=== YOUR TASK ===
Below are records with pictures. Reproduce exactly the lines from the line with "LCD3 pin SCL: B6 -> A5" to the line with "TOF1 pin XSHUT: D11 -> D12", inclusive, and leave each picture out.

=== DATA LISTING ===
• • • • •
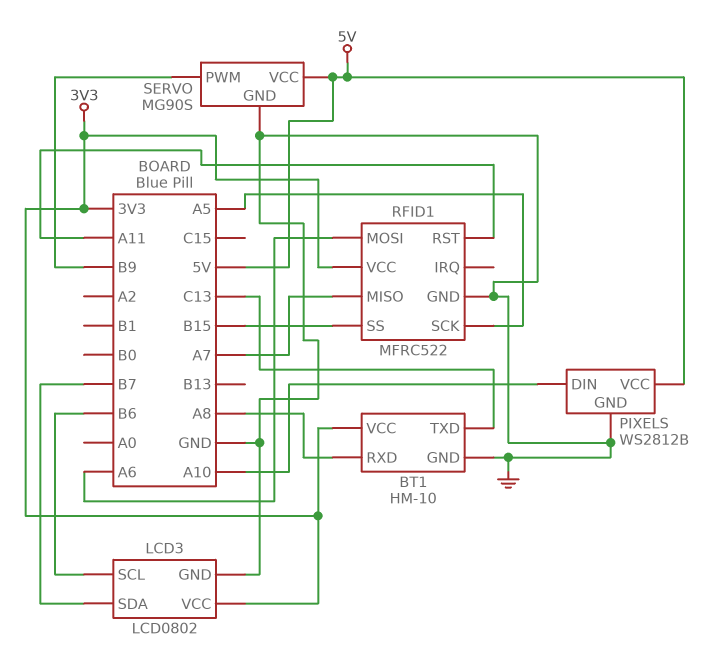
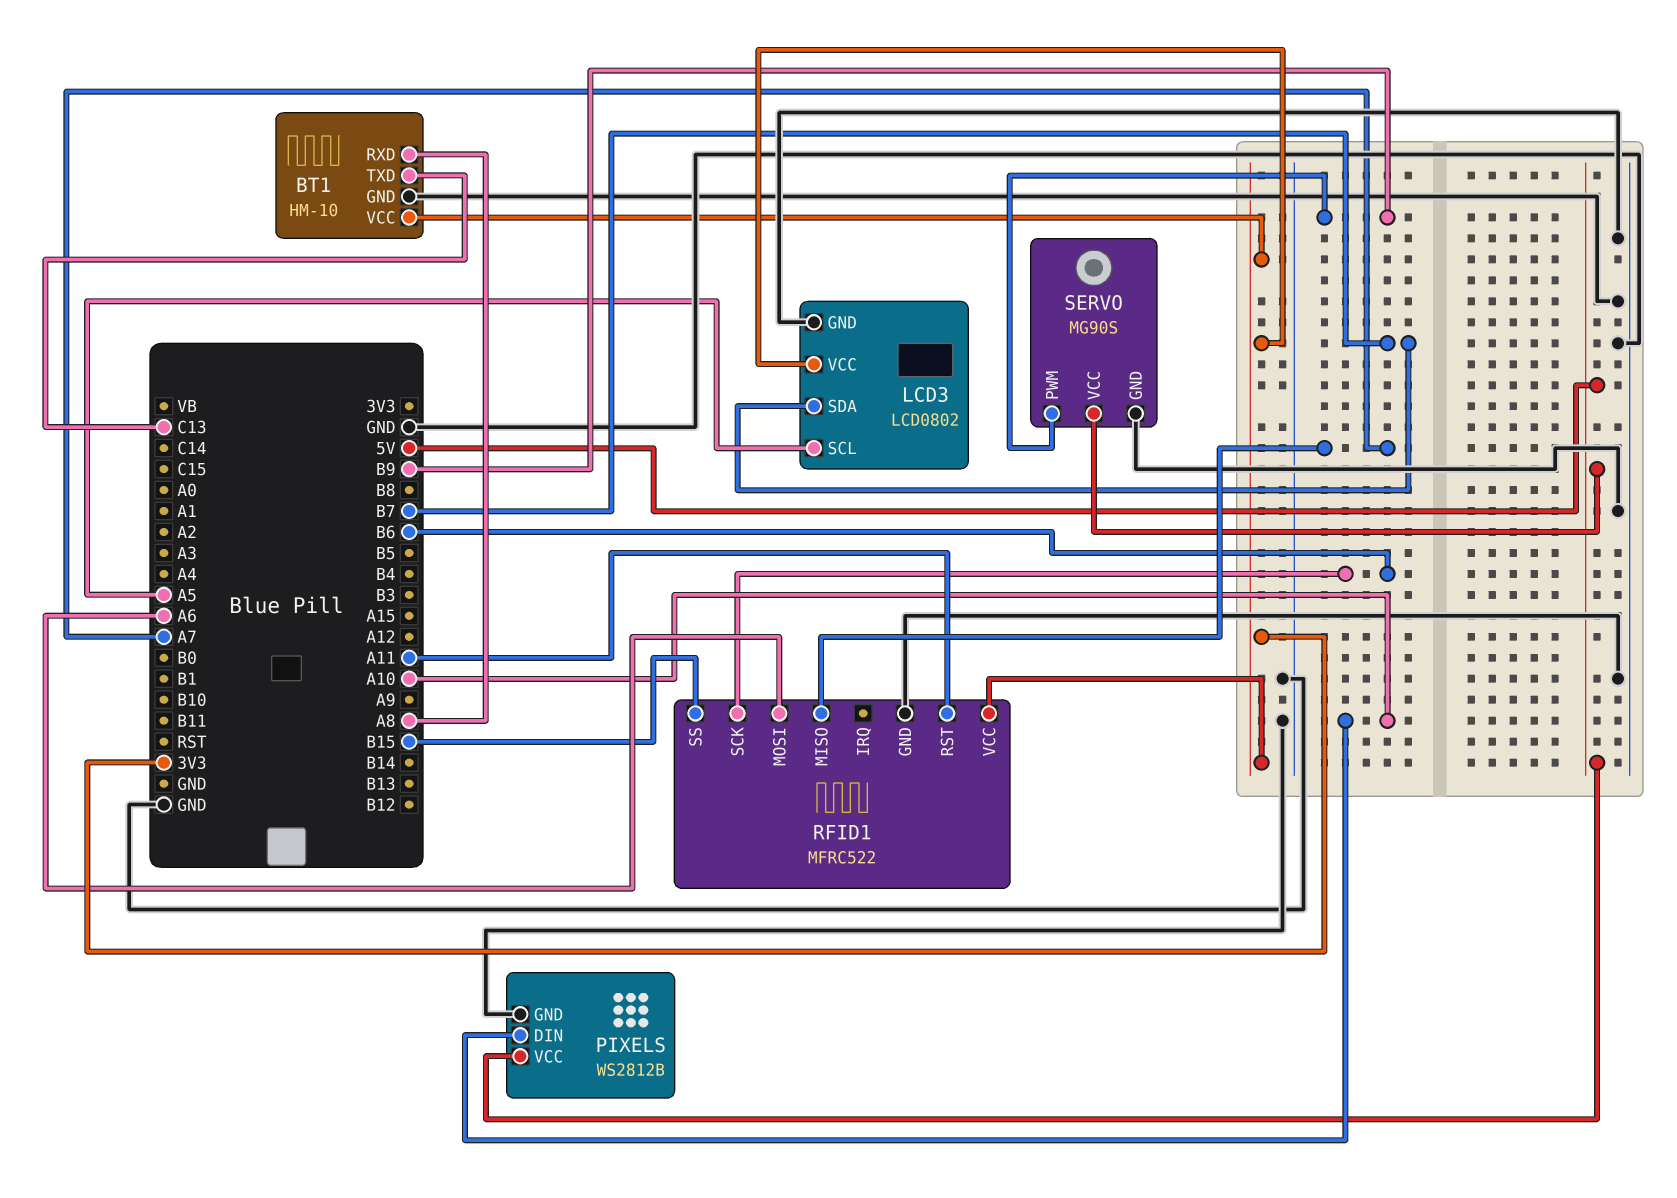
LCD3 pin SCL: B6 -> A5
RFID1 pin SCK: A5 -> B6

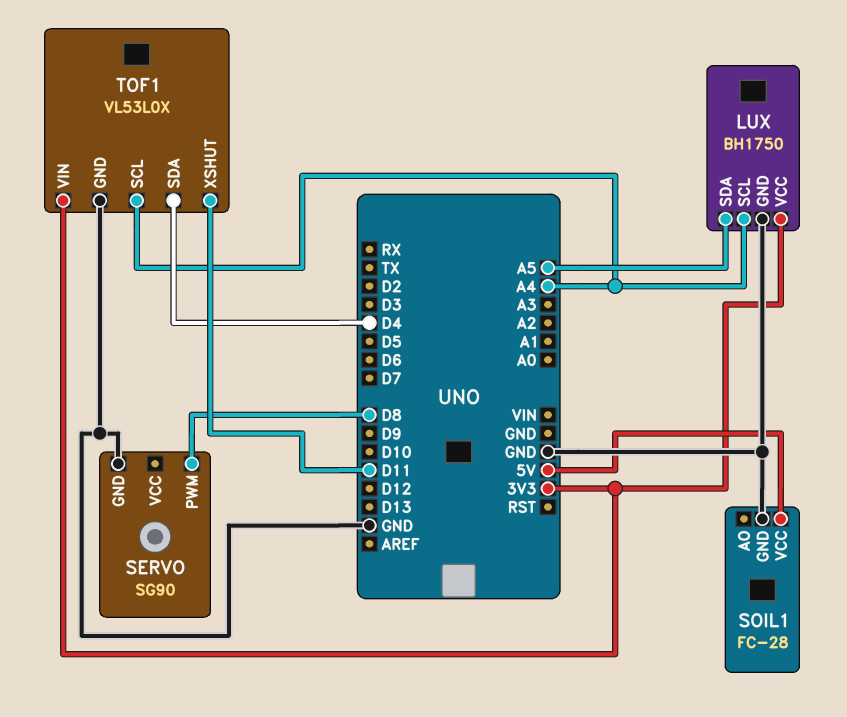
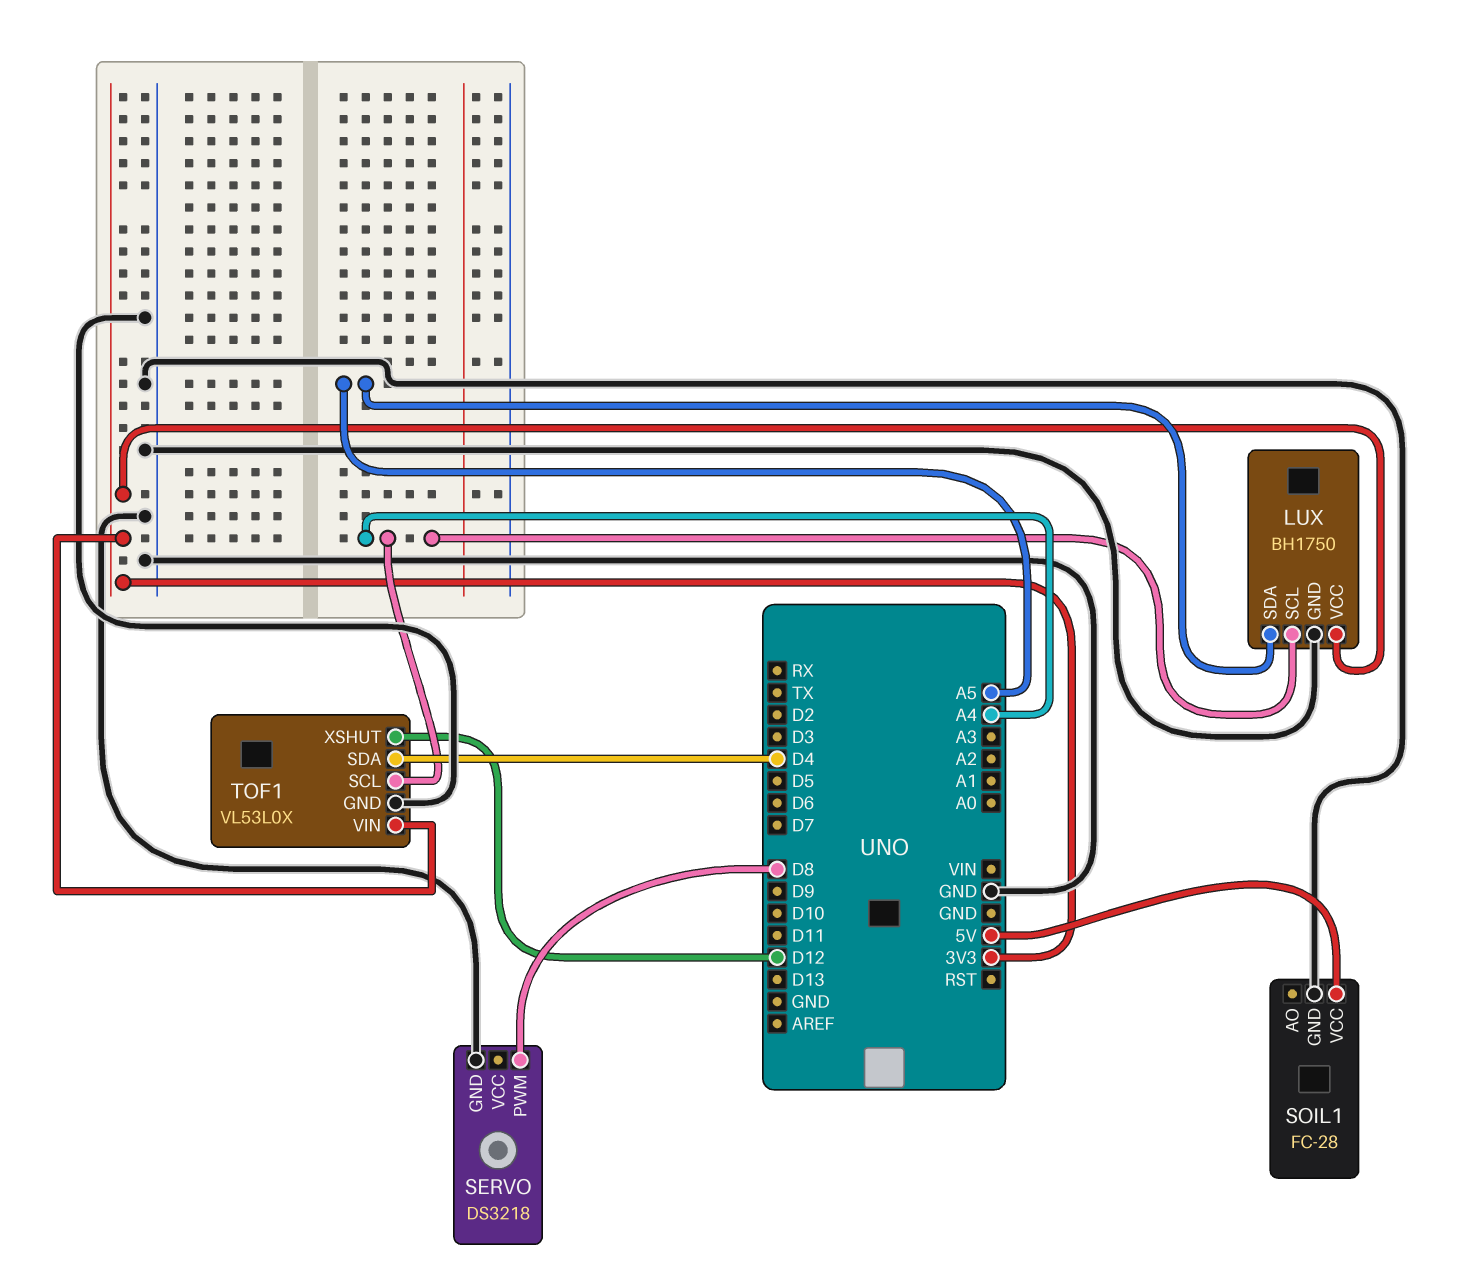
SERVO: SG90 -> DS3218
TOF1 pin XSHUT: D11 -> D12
• • • • •
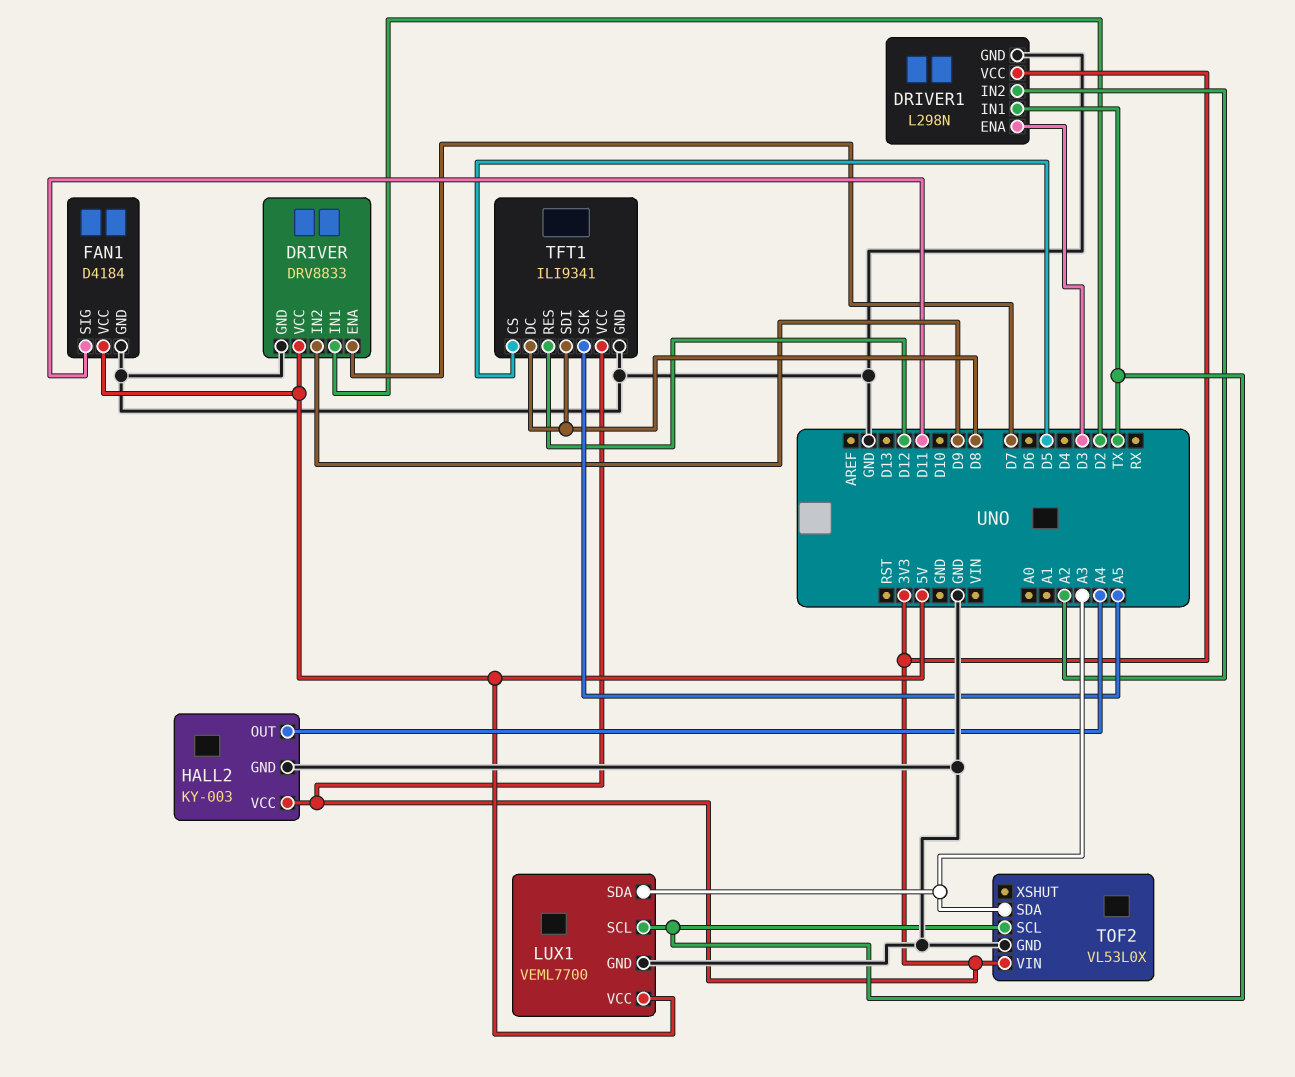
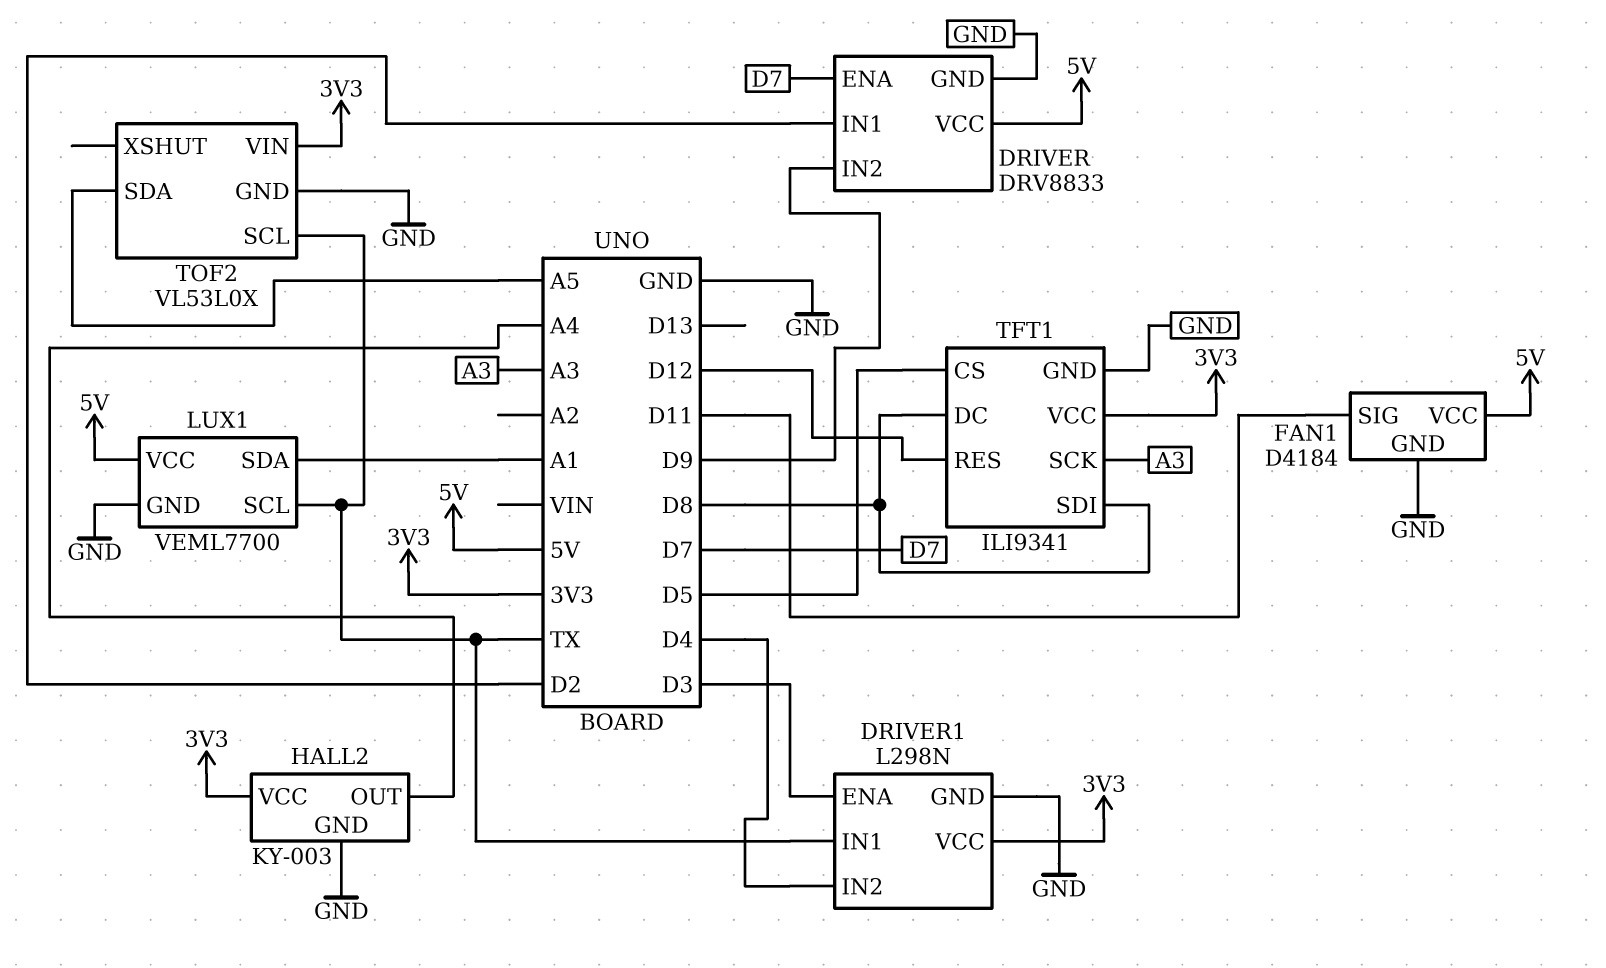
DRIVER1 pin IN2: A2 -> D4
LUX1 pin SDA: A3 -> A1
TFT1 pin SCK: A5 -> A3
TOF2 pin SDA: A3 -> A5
• • • • •
=== ANSWER FOR THE TASK ===
LCD3 pin SCL: B6 -> A5
RFID1 pin SCK: A5 -> B6

SERVO: SG90 -> DS3218
TOF1 pin XSHUT: D11 -> D12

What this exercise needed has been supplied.